═══ Records for processing

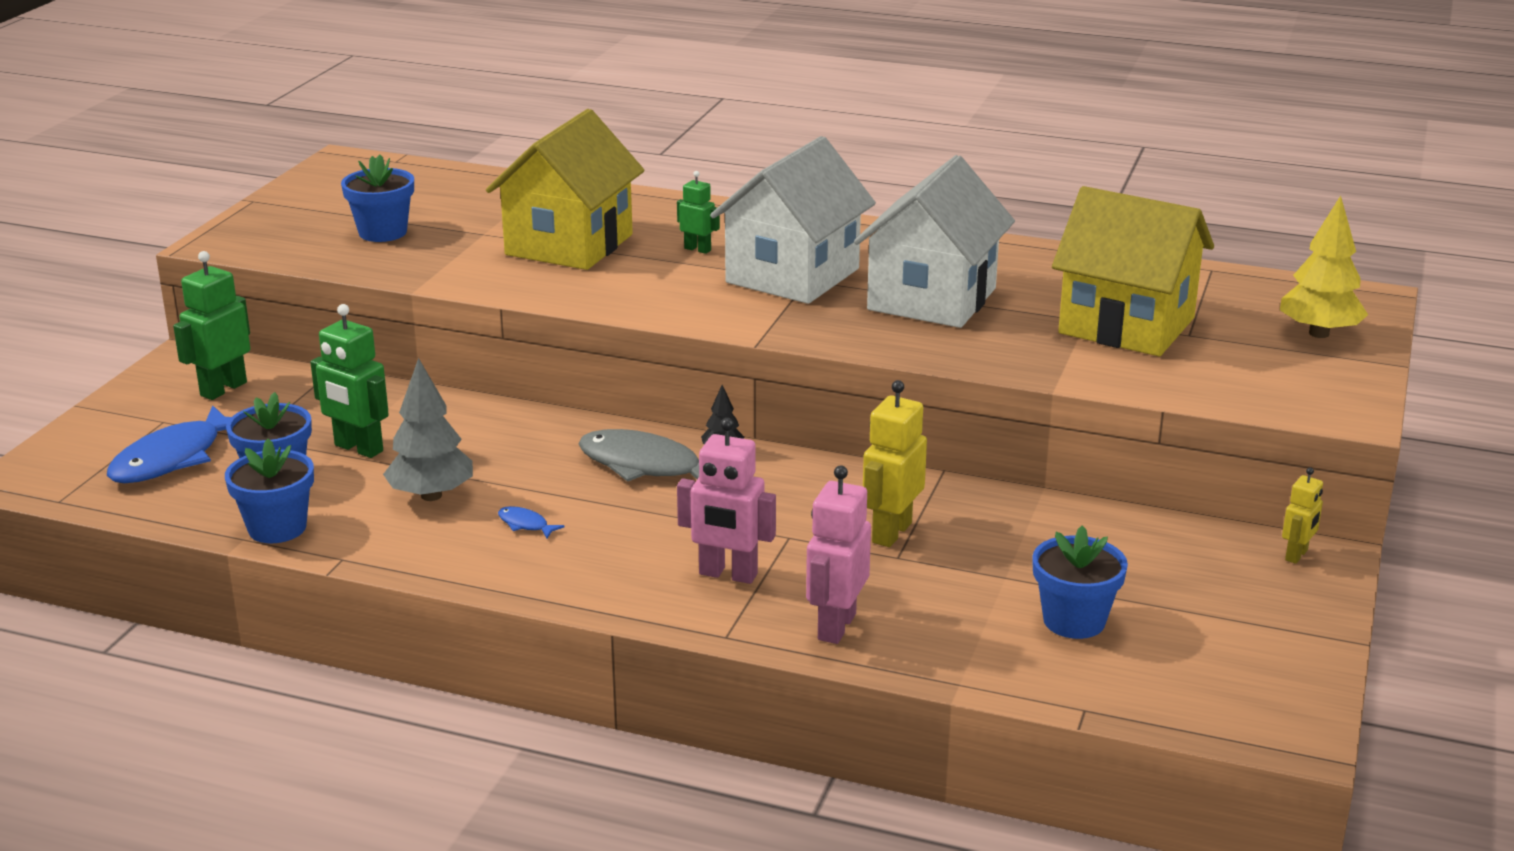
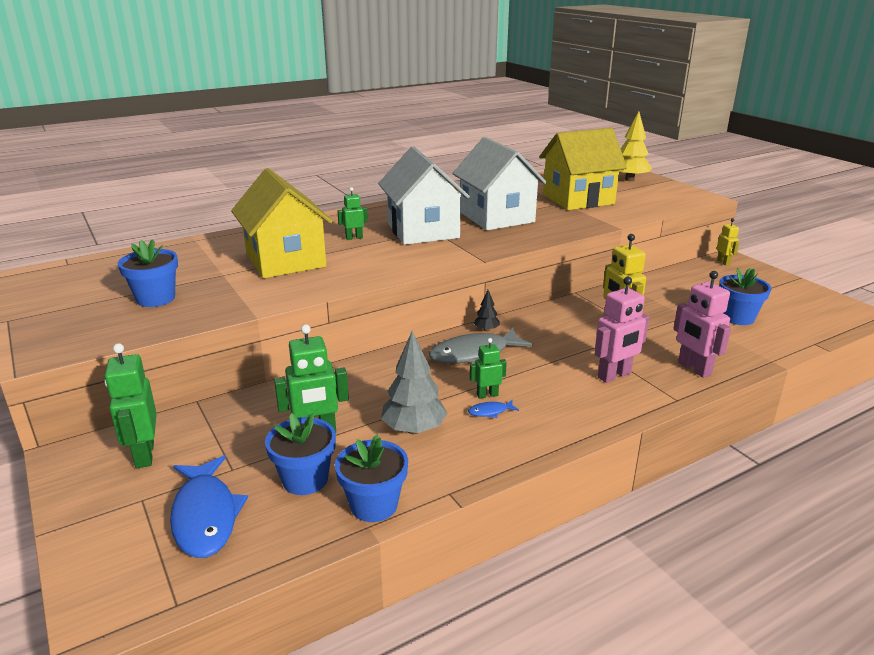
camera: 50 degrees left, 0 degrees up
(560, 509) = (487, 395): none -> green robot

══════
═══ Records for processing

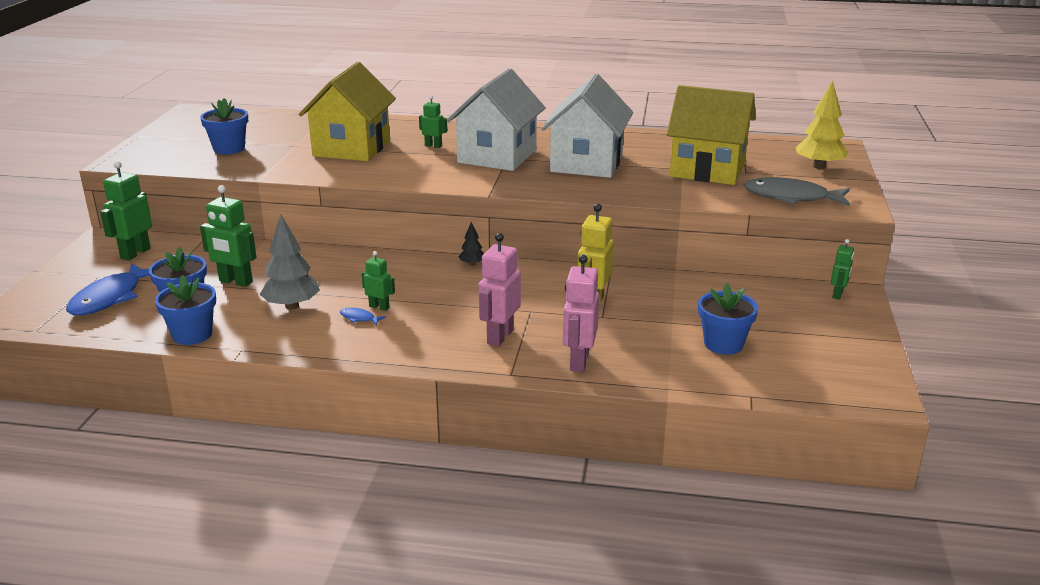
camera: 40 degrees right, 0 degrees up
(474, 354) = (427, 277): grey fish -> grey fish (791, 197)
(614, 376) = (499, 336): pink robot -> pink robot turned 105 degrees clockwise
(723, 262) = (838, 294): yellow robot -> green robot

══════

* [Goal of the exercise] Collect from the data above every line that includes "robot".

* [Written solution]
(560, 509) = (487, 395): none -> green robot
(614, 376) = (499, 336): pink robot -> pink robot turned 105 degrees clockwise
(723, 262) = (838, 294): yellow robot -> green robot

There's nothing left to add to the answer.